Type again, exactly, the lines below from the start through the line that includes "blue roll of".

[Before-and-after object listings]
-=-=-=-=-
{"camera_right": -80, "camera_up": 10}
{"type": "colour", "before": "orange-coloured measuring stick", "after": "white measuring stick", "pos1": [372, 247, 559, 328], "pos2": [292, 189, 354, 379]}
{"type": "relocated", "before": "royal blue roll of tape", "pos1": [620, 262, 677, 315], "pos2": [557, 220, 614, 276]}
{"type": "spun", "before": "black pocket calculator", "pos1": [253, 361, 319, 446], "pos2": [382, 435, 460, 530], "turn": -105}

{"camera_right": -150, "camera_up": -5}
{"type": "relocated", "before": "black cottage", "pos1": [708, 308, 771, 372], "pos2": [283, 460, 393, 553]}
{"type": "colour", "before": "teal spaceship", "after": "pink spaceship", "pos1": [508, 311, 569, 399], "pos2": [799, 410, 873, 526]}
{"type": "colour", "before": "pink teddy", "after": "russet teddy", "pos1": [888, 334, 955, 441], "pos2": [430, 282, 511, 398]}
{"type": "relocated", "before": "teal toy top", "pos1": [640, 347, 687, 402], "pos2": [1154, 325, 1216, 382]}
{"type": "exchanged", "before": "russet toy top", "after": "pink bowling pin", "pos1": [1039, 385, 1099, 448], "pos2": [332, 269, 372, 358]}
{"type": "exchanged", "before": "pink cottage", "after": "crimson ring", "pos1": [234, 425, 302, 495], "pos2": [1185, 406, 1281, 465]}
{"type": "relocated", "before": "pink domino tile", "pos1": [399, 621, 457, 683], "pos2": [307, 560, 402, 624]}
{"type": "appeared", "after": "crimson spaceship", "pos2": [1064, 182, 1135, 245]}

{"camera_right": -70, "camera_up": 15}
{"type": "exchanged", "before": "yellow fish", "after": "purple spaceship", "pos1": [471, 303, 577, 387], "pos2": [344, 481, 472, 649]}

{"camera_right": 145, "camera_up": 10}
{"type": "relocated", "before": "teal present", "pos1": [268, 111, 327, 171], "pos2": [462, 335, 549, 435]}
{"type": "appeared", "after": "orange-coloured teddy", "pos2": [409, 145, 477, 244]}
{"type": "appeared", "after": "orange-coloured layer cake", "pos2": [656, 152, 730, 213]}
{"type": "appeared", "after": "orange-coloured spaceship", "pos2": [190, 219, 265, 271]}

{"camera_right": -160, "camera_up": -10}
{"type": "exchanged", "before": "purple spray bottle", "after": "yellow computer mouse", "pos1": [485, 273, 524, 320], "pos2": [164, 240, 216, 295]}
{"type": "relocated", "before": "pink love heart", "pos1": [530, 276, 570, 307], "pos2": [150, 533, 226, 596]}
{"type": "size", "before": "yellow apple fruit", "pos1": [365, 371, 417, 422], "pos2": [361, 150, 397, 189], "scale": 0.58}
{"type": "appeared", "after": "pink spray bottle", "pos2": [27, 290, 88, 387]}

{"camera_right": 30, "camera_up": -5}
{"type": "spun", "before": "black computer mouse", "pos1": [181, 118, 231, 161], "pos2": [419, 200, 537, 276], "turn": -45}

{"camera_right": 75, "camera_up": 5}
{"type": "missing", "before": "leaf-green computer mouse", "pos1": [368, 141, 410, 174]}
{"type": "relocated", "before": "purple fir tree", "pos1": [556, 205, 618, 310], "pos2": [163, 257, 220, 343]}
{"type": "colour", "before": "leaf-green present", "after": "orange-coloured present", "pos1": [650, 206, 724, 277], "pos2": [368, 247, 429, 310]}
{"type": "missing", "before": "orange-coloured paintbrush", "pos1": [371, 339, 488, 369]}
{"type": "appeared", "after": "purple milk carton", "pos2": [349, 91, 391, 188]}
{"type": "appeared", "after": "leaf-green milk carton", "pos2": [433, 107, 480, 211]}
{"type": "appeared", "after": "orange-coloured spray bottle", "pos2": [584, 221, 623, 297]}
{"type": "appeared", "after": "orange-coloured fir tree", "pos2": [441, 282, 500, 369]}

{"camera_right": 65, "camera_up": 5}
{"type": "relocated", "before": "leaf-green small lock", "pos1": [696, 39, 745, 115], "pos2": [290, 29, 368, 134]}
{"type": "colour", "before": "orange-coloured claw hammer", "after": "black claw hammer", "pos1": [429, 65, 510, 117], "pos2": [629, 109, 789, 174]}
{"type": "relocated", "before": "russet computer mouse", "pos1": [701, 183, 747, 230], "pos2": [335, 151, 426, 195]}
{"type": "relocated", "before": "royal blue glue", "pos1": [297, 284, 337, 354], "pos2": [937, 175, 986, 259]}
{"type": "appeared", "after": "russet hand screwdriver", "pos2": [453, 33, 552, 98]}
-=-=-=-=-
### YOUR RESPONSE
{"camera_right": -80, "camera_up": 10}
{"type": "colour", "before": "orange-coloured measuring stick", "after": "white measuring stick", "pos1": [372, 247, 559, 328], "pos2": [292, 189, 354, 379]}
{"type": "relocated", "before": "royal blue roll of tape", "pos1": [620, 262, 677, 315], "pos2": [557, 220, 614, 276]}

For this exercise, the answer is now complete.